• LISTED RECORDS:
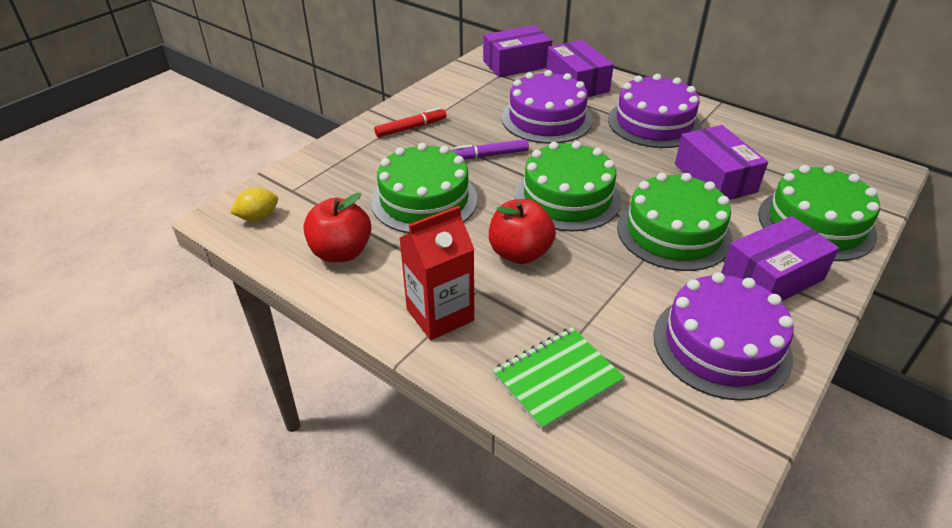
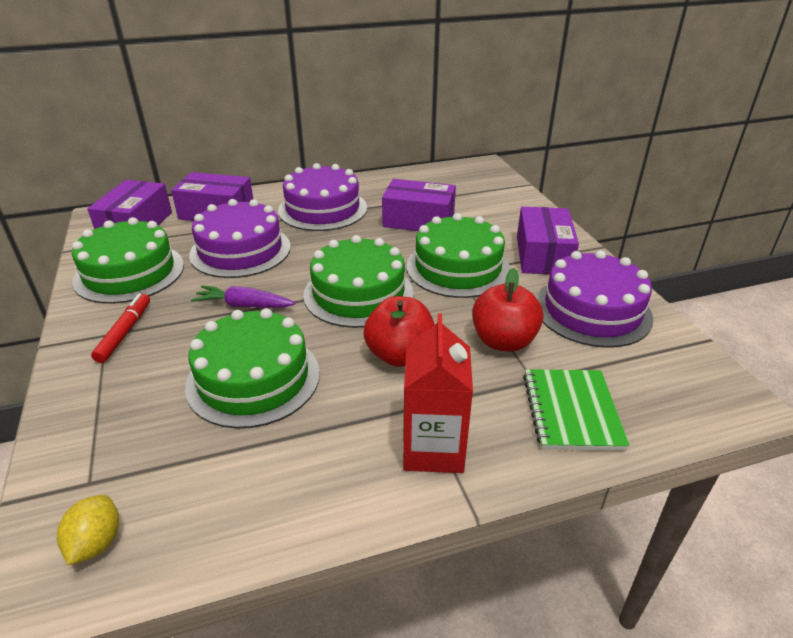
camera: 55 degrees left, 5 degrees down
red apple [304,193,371,262] -> red apple moved to [472,268,543,352]
purple marker [450,139,529,159] -> purple carrot [191,285,295,308]
green cake [758,165,880,261] -> green cake moved to [72,217,184,304]

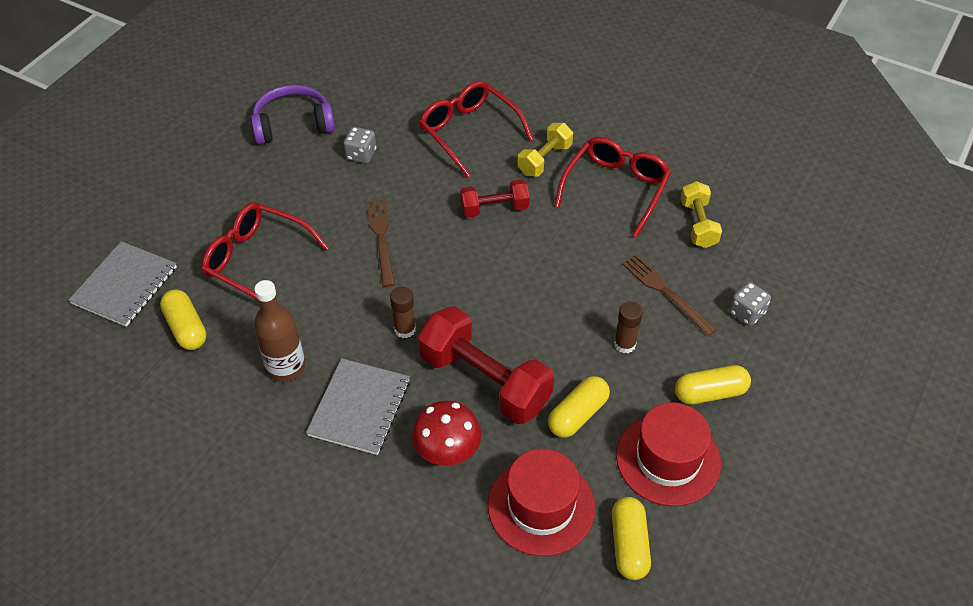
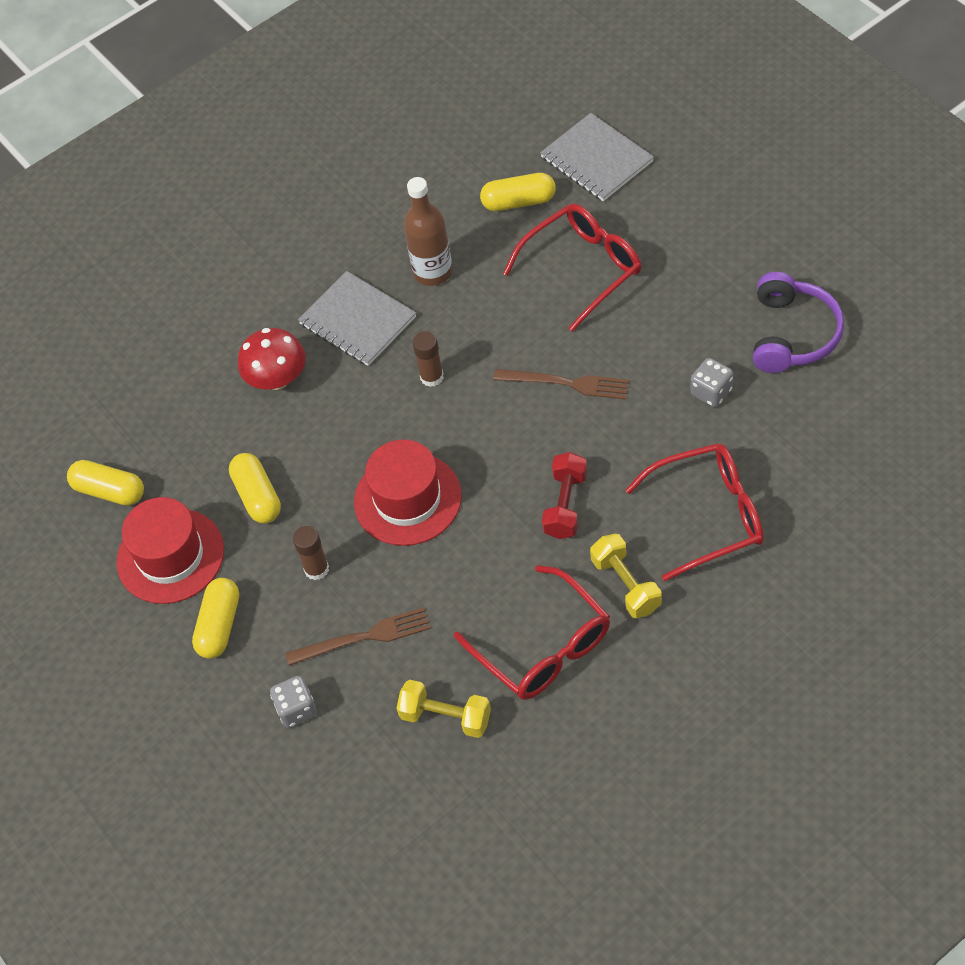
camera: 120 degrees right, 5 degrees up
red dumbbell [418,306,554,424] -> none
red hat [488,449,595,556] -> red hat moved to [354,439,462,546]

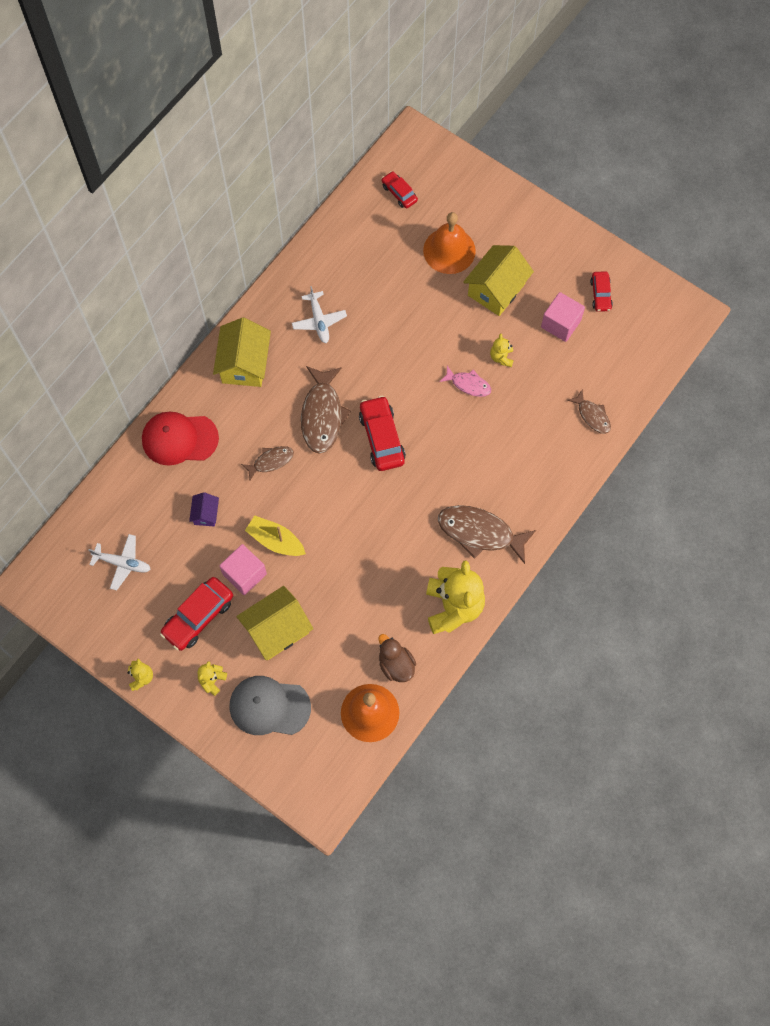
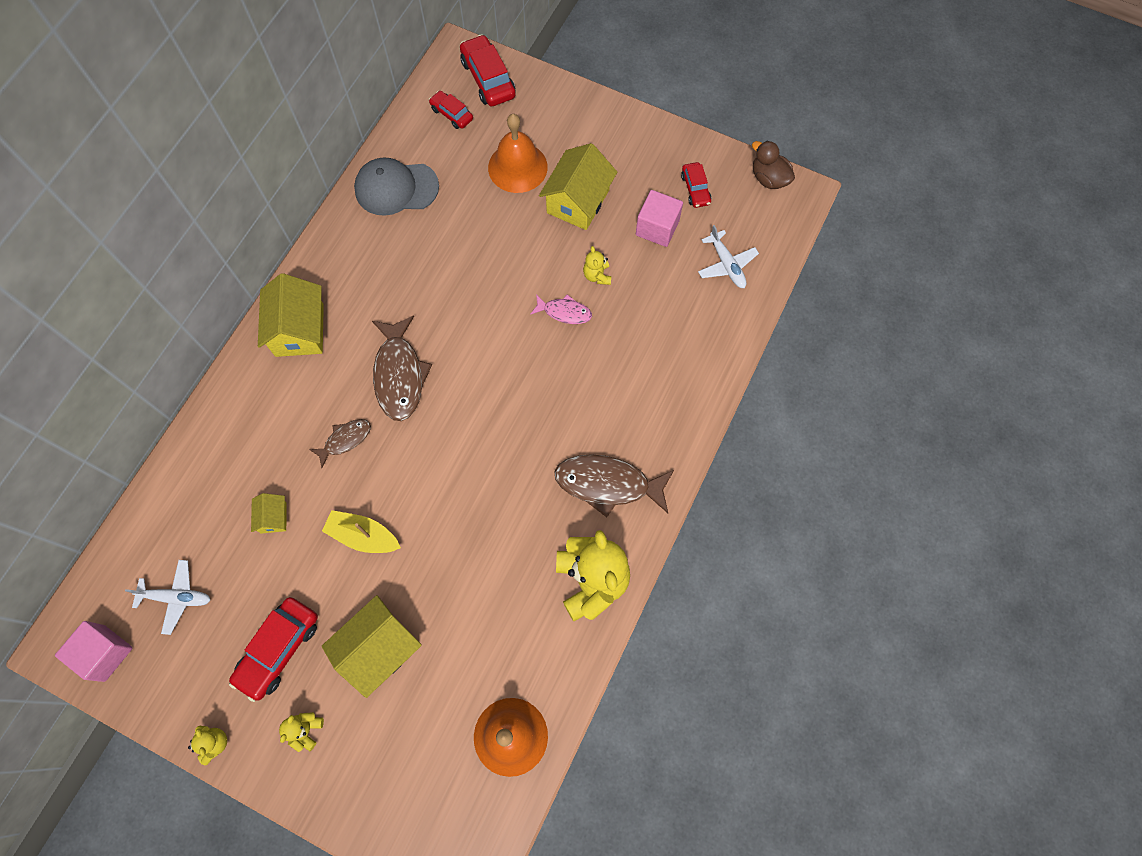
camera: 10 degrees left, 0 degrees up
red cap [142,412,219,466] -> none
purple house [189,492,219,526] -> yellow house [251,493,287,534]
pink cube [220,544,267,595] -> pink cube moved to [55,621,132,682]
grey cap [229,676,311,735] -> grey cap moved to [354,157,439,216]
white plane [292,286,347,343] -> white plane moved to [698,225,759,288]
red car [359,396,406,471] -> red car moved to [460,34,516,107]
brown duck [378,634,416,682] -> brown duck moved to [752,140,795,189]
brown fish [567,390,611,434] -> none

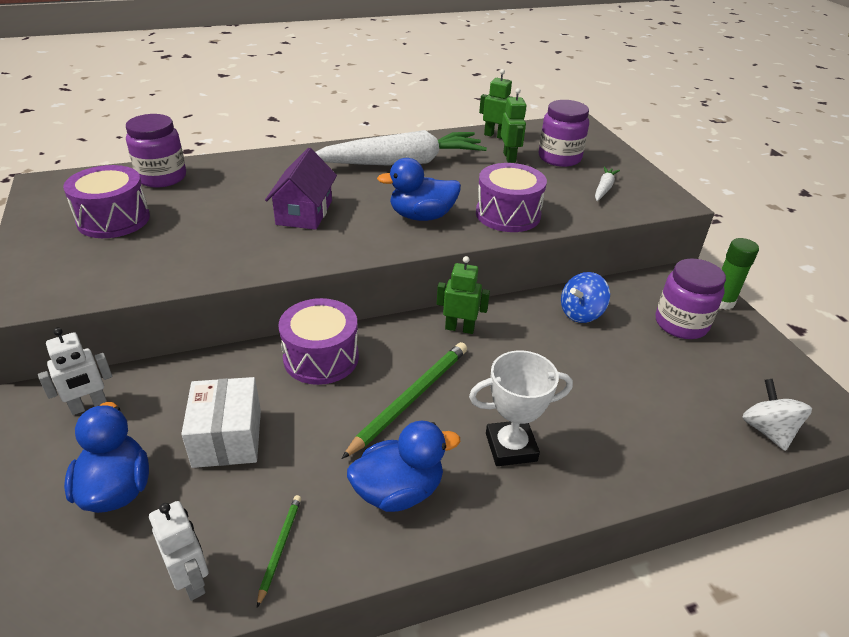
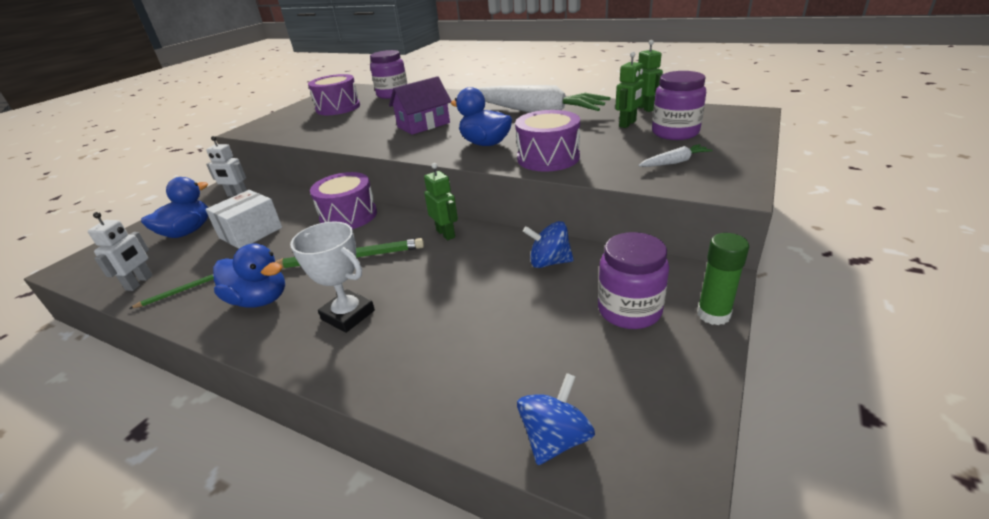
camera: 50 degrees right, 5 degrees down
white spinning top [742,379,812,451] -> blue spinning top [517,373,595,465]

• YOUR GOAL: Find the word "moved" in the records and pull out each line that has it.

• RESULT OF THE EXERCISE:
red apple [304,193,371,262] -> red apple moved to [472,268,543,352]
green cake [758,165,880,261] -> green cake moved to [72,217,184,304]
red hat [488,449,595,556] -> red hat moved to [354,439,462,546]
pink cube [220,544,267,595] -> pink cube moved to [55,621,132,682]
grey cap [229,676,311,735] -> grey cap moved to [354,157,439,216]
white plane [292,286,347,343] -> white plane moved to [698,225,759,288]
red car [359,396,406,471] -> red car moved to [460,34,516,107]
brown duck [378,634,416,682] -> brown duck moved to [752,140,795,189]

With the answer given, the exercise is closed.